Segment Open

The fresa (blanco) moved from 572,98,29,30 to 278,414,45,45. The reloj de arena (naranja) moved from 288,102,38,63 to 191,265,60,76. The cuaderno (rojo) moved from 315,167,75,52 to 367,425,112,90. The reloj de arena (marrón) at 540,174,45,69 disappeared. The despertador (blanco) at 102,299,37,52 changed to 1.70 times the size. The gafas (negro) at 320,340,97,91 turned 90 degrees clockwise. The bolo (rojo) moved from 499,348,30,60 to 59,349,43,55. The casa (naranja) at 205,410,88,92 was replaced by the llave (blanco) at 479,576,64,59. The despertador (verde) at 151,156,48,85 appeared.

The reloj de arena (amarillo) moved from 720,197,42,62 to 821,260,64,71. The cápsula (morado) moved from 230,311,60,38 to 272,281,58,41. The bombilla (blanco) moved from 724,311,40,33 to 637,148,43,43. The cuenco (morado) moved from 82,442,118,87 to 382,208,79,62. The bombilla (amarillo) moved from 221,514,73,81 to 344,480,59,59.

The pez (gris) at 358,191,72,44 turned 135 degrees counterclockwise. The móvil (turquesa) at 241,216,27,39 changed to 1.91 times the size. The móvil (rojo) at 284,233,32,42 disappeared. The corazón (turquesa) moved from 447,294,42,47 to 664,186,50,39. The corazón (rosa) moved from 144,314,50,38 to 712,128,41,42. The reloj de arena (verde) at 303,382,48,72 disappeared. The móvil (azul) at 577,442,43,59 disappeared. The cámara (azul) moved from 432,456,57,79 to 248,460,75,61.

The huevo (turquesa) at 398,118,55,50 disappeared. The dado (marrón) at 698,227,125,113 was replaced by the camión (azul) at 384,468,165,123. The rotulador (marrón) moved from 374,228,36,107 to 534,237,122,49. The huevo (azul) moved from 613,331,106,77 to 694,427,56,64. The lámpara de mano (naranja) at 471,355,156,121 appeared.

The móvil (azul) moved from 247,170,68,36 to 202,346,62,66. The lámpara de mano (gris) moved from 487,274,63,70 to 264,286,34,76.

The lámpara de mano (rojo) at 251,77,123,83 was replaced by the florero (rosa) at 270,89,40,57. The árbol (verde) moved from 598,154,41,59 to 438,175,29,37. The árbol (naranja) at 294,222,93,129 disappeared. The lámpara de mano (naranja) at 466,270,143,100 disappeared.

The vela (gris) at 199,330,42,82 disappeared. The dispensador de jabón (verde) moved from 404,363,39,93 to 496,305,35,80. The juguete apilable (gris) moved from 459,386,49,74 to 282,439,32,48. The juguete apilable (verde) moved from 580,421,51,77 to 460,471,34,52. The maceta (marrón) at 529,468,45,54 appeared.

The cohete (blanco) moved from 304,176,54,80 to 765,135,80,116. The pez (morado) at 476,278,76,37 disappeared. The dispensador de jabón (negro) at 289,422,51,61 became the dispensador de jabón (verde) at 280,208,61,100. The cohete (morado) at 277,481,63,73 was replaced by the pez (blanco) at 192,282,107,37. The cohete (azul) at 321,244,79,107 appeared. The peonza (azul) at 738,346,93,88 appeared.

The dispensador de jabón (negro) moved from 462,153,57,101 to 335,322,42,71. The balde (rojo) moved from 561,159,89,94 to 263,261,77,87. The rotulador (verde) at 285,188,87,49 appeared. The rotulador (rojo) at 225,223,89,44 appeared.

Segment Closed

▶ _EXERCISE DIRECTIONS_: The full listing above is to be given again exactly.

▶ _SOLUTION TO THIS PROBLEM_:
The fresa (blanco) moved from 572,98,29,30 to 278,414,45,45. The reloj de arena (naranja) moved from 288,102,38,63 to 191,265,60,76. The cuaderno (rojo) moved from 315,167,75,52 to 367,425,112,90. The reloj de arena (marrón) at 540,174,45,69 disappeared. The despertador (blanco) at 102,299,37,52 changed to 1.70 times the size. The gafas (negro) at 320,340,97,91 turned 90 degrees clockwise. The bolo (rojo) moved from 499,348,30,60 to 59,349,43,55. The casa (naranja) at 205,410,88,92 was replaced by the llave (blanco) at 479,576,64,59. The despertador (verde) at 151,156,48,85 appeared.

The reloj de arena (amarillo) moved from 720,197,42,62 to 821,260,64,71. The cápsula (morado) moved from 230,311,60,38 to 272,281,58,41. The bombilla (blanco) moved from 724,311,40,33 to 637,148,43,43. The cuenco (morado) moved from 82,442,118,87 to 382,208,79,62. The bombilla (amarillo) moved from 221,514,73,81 to 344,480,59,59.

The pez (gris) at 358,191,72,44 turned 135 degrees counterclockwise. The móvil (turquesa) at 241,216,27,39 changed to 1.91 times the size. The móvil (rojo) at 284,233,32,42 disappeared. The corazón (turquesa) moved from 447,294,42,47 to 664,186,50,39. The corazón (rosa) moved from 144,314,50,38 to 712,128,41,42. The reloj de arena (verde) at 303,382,48,72 disappeared. The móvil (azul) at 577,442,43,59 disappeared. The cámara (azul) moved from 432,456,57,79 to 248,460,75,61.

The huevo (turquesa) at 398,118,55,50 disappeared. The dado (marrón) at 698,227,125,113 was replaced by the camión (azul) at 384,468,165,123. The rotulador (marrón) moved from 374,228,36,107 to 534,237,122,49. The huevo (azul) moved from 613,331,106,77 to 694,427,56,64. The lámpara de mano (naranja) at 471,355,156,121 appeared.

The móvil (azul) moved from 247,170,68,36 to 202,346,62,66. The lámpara de mano (gris) moved from 487,274,63,70 to 264,286,34,76.

The lámpara de mano (rojo) at 251,77,123,83 was replaced by the florero (rosa) at 270,89,40,57. The árbol (verde) moved from 598,154,41,59 to 438,175,29,37. The árbol (naranja) at 294,222,93,129 disappeared. The lámpara de mano (naranja) at 466,270,143,100 disappeared.

The vela (gris) at 199,330,42,82 disappeared. The dispensador de jabón (verde) moved from 404,363,39,93 to 496,305,35,80. The juguete apilable (gris) moved from 459,386,49,74 to 282,439,32,48. The juguete apilable (verde) moved from 580,421,51,77 to 460,471,34,52. The maceta (marrón) at 529,468,45,54 appeared.

The cohete (blanco) moved from 304,176,54,80 to 765,135,80,116. The pez (morado) at 476,278,76,37 disappeared. The dispensador de jabón (negro) at 289,422,51,61 became the dispensador de jabón (verde) at 280,208,61,100. The cohete (morado) at 277,481,63,73 was replaced by the pez (blanco) at 192,282,107,37. The cohete (azul) at 321,244,79,107 appeared. The peonza (azul) at 738,346,93,88 appeared.

The dispensador de jabón (negro) moved from 462,153,57,101 to 335,322,42,71. The balde (rojo) moved from 561,159,89,94 to 263,261,77,87. The rotulador (verde) at 285,188,87,49 appeared. The rotulador (rojo) at 225,223,89,44 appeared.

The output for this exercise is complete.